PROBLEM DESCRIPTION ▸ Only those lines in the data below from the line containing "black semicircle: (298, 387)" through the line containing "orange triangle: (331, 420)", both included, should be restated word for word.

THE RECORDS ▸

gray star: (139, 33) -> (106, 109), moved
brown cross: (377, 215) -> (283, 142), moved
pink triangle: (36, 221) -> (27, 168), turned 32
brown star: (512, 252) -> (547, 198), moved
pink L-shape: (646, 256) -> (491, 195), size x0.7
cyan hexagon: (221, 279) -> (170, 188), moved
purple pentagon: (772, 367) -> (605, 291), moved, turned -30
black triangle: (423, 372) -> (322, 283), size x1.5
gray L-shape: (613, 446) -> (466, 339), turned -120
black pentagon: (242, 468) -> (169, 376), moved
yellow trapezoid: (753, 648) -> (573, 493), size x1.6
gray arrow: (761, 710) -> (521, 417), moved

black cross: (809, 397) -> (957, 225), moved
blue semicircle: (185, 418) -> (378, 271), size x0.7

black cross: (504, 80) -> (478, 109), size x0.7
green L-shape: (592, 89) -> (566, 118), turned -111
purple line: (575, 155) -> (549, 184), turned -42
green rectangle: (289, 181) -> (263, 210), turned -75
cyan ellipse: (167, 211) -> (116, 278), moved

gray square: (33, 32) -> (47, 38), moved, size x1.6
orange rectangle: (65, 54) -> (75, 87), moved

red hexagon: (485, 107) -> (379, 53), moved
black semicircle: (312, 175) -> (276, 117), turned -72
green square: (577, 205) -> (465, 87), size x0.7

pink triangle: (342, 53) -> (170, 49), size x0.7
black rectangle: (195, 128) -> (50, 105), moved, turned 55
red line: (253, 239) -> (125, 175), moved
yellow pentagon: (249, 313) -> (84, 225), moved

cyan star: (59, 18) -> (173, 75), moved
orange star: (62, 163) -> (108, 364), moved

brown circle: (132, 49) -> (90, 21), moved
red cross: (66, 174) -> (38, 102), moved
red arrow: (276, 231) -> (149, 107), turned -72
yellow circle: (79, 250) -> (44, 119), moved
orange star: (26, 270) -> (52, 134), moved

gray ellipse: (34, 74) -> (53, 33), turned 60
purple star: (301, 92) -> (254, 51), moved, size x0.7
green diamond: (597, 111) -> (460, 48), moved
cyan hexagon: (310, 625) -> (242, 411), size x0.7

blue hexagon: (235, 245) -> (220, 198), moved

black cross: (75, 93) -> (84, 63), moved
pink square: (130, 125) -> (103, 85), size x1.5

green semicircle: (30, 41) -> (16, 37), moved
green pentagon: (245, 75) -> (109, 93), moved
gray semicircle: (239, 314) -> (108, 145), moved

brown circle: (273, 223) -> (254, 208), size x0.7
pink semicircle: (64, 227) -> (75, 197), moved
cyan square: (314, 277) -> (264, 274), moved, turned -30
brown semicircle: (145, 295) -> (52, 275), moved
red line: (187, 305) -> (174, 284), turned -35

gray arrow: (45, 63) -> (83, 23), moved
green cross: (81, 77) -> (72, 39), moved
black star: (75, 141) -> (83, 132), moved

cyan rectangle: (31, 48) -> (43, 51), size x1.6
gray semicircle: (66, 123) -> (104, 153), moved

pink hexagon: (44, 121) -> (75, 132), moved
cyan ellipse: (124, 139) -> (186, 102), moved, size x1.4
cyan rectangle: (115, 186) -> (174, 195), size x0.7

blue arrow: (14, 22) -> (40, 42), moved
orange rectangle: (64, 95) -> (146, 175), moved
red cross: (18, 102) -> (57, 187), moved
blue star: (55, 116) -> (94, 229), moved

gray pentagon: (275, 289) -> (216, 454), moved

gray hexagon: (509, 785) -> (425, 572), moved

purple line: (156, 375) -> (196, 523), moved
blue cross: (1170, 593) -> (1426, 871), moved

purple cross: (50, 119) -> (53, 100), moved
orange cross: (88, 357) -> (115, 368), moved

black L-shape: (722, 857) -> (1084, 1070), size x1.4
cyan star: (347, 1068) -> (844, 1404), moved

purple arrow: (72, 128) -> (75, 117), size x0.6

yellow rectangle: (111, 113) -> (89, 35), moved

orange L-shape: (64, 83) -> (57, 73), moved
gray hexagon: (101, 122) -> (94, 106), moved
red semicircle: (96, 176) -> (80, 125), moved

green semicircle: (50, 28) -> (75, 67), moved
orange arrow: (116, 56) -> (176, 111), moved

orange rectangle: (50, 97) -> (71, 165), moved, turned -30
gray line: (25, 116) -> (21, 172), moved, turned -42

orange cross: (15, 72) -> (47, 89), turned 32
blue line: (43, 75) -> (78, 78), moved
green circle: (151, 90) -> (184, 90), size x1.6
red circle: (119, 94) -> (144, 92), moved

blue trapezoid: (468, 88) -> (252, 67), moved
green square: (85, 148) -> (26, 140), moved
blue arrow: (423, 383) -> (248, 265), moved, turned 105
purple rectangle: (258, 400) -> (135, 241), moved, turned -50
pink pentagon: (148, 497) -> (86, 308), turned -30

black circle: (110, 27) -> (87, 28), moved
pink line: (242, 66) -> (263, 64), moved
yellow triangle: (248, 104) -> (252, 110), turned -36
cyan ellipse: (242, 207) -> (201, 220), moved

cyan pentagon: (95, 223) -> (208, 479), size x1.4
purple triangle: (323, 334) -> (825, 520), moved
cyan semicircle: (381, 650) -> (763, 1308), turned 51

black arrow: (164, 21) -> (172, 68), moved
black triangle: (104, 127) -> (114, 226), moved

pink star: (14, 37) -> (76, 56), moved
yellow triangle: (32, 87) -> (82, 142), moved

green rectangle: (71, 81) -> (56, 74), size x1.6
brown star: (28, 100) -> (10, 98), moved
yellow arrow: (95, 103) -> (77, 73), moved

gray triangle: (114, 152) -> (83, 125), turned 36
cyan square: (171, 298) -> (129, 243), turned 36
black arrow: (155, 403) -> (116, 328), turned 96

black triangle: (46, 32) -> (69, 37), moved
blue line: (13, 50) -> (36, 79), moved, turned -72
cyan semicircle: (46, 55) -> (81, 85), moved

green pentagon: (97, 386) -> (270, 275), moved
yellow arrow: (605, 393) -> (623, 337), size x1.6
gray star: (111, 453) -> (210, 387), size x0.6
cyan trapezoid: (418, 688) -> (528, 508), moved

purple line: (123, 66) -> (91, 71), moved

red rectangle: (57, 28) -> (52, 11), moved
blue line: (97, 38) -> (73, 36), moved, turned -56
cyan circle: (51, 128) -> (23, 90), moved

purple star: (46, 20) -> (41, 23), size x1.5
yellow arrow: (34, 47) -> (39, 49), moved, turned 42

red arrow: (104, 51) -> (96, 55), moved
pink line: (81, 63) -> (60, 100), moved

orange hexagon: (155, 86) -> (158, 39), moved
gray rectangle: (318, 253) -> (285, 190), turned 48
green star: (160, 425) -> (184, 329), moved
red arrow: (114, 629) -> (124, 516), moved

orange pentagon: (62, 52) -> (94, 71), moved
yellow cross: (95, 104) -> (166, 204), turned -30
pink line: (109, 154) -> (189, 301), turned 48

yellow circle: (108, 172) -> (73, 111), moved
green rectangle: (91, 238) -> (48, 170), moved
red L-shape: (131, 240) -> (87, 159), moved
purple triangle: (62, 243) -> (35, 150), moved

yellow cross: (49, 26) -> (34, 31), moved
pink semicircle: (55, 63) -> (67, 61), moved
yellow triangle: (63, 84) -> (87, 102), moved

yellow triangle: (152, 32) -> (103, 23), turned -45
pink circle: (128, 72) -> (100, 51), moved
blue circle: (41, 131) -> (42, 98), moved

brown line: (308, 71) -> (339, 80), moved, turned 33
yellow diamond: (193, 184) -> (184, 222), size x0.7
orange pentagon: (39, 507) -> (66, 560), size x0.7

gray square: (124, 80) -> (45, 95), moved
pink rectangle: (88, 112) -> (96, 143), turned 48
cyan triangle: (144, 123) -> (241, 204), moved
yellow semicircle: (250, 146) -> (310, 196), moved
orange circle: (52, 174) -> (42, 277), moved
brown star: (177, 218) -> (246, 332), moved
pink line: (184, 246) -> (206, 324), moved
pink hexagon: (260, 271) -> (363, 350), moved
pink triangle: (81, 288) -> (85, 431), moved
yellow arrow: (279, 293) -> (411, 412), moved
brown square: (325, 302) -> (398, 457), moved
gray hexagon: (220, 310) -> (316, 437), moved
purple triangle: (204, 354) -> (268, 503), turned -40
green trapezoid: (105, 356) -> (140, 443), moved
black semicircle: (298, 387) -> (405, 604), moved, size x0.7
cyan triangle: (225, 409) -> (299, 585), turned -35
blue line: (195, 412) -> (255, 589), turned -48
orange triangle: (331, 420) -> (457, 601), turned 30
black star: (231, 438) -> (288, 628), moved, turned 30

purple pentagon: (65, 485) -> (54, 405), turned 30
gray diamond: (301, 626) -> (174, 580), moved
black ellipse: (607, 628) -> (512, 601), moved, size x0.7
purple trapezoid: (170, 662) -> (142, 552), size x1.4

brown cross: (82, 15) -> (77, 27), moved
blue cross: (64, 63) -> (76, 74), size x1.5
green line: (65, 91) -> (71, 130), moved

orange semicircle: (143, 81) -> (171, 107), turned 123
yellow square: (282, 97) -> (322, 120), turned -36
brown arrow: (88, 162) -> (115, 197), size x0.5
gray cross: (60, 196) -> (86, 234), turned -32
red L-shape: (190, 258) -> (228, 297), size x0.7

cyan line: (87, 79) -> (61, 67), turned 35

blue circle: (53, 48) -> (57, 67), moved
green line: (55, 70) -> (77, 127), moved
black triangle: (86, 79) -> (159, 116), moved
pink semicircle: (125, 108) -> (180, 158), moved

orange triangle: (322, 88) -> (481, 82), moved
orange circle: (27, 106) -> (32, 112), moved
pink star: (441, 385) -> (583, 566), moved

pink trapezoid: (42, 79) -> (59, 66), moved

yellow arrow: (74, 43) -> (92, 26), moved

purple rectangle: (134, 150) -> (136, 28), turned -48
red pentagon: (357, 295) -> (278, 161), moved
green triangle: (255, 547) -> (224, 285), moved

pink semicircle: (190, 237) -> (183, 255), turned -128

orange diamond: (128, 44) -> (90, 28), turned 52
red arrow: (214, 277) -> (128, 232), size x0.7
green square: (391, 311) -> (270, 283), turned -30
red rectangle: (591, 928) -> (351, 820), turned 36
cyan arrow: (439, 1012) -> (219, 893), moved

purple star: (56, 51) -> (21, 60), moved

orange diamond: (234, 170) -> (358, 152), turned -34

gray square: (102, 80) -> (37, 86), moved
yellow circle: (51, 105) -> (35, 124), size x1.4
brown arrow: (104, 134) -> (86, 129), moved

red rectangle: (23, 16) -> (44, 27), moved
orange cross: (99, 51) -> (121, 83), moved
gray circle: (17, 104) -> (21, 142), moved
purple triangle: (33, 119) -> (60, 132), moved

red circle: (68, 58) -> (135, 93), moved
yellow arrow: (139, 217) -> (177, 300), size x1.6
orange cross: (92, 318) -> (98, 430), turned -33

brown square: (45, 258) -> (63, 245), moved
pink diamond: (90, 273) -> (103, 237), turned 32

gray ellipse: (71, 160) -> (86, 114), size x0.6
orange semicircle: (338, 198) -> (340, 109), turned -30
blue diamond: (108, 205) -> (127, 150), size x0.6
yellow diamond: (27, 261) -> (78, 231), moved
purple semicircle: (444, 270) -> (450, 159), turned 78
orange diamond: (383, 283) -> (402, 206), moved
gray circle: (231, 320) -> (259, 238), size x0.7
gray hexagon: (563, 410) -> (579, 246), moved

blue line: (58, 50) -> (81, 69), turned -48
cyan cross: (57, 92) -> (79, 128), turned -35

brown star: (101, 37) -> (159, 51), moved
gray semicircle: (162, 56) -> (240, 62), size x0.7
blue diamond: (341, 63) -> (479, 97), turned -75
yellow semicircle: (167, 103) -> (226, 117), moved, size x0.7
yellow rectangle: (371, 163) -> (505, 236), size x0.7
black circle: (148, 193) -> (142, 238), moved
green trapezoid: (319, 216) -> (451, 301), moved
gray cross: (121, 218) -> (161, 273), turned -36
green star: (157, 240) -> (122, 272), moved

WRITTEN RESPONSE ▸
black semicircle: (298, 387) -> (405, 604), moved, size x0.7
cyan triangle: (225, 409) -> (299, 585), turned -35
blue line: (195, 412) -> (255, 589), turned -48
orange triangle: (331, 420) -> (457, 601), turned 30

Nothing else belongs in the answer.